Short exercise
Copy the records from the start through the line containing "white triangle at (370, 366): moved", changing every "counterclockwise" to "anticlockwise" and leaving everything else the same.

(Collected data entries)
□ □ □ □

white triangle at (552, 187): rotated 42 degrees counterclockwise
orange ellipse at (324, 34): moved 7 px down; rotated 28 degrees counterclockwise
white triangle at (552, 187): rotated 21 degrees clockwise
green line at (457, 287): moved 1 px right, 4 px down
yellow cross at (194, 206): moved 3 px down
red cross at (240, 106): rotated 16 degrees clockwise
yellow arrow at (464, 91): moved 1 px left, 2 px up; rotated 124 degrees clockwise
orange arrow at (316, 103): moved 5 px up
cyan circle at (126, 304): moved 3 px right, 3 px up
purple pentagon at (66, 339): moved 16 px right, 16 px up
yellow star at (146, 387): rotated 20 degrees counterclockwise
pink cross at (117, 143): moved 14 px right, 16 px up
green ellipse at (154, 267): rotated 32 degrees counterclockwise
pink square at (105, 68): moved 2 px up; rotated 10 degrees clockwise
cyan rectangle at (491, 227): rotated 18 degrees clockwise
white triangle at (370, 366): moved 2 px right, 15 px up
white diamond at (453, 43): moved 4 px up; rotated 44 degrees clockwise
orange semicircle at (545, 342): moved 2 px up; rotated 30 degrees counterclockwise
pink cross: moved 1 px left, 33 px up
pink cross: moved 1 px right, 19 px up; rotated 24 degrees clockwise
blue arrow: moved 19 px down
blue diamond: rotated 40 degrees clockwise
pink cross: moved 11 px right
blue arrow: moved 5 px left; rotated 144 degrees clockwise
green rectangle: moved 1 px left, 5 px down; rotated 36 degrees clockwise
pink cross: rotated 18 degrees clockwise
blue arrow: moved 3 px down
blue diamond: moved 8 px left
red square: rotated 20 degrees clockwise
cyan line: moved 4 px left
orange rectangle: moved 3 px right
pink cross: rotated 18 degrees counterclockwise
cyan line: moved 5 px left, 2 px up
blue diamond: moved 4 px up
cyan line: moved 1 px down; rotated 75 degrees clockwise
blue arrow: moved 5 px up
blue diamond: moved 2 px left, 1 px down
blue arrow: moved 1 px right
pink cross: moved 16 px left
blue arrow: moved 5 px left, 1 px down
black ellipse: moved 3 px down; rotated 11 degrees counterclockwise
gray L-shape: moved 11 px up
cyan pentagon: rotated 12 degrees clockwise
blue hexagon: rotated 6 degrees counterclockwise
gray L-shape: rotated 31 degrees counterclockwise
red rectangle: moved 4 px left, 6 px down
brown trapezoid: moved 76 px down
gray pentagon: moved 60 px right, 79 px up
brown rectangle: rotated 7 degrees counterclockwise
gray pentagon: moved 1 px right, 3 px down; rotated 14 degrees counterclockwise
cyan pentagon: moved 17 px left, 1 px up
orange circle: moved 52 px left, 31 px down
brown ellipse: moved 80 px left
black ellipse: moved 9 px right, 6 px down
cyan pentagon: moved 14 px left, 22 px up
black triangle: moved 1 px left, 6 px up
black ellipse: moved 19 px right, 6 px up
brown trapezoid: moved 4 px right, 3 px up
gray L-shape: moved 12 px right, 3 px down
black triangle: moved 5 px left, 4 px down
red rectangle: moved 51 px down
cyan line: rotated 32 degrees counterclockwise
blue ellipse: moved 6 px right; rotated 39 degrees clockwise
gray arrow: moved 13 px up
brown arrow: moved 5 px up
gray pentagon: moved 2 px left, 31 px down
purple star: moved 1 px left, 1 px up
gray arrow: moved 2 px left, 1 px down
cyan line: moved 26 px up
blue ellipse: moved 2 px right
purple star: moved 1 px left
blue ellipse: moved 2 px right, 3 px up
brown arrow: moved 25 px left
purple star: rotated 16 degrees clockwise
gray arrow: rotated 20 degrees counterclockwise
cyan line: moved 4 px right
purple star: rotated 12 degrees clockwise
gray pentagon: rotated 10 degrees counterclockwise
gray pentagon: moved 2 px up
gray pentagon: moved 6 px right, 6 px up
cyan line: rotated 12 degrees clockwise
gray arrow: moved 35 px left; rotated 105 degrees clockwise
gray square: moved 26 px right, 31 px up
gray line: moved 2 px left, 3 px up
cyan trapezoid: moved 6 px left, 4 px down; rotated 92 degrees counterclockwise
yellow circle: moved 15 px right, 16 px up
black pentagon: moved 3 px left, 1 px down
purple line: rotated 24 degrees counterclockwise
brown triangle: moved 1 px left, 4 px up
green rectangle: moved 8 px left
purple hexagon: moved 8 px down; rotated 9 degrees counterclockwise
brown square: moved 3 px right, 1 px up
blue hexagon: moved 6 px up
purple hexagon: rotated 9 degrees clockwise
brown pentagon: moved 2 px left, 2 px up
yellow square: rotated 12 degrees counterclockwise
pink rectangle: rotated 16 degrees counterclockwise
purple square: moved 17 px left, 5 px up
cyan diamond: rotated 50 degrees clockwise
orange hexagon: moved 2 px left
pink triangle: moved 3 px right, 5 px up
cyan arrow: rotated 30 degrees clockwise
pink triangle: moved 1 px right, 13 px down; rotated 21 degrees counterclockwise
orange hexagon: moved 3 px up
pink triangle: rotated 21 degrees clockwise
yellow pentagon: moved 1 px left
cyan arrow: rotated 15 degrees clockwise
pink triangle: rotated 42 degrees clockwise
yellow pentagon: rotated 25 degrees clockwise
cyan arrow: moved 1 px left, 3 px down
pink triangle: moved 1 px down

□ □ □ □

Finished task
white triangle at (552, 187): rotated 42 degrees anticlockwise
orange ellipse at (324, 34): moved 7 px down; rotated 28 degrees anticlockwise
white triangle at (552, 187): rotated 21 degrees clockwise
green line at (457, 287): moved 1 px right, 4 px down
yellow cross at (194, 206): moved 3 px down
red cross at (240, 106): rotated 16 degrees clockwise
yellow arrow at (464, 91): moved 1 px left, 2 px up; rotated 124 degrees clockwise
orange arrow at (316, 103): moved 5 px up
cyan circle at (126, 304): moved 3 px right, 3 px up
purple pentagon at (66, 339): moved 16 px right, 16 px up
yellow star at (146, 387): rotated 20 degrees anticlockwise
pink cross at (117, 143): moved 14 px right, 16 px up
green ellipse at (154, 267): rotated 32 degrees anticlockwise
pink square at (105, 68): moved 2 px up; rotated 10 degrees clockwise
cyan rectangle at (491, 227): rotated 18 degrees clockwise
white triangle at (370, 366): moved 2 px right, 15 px up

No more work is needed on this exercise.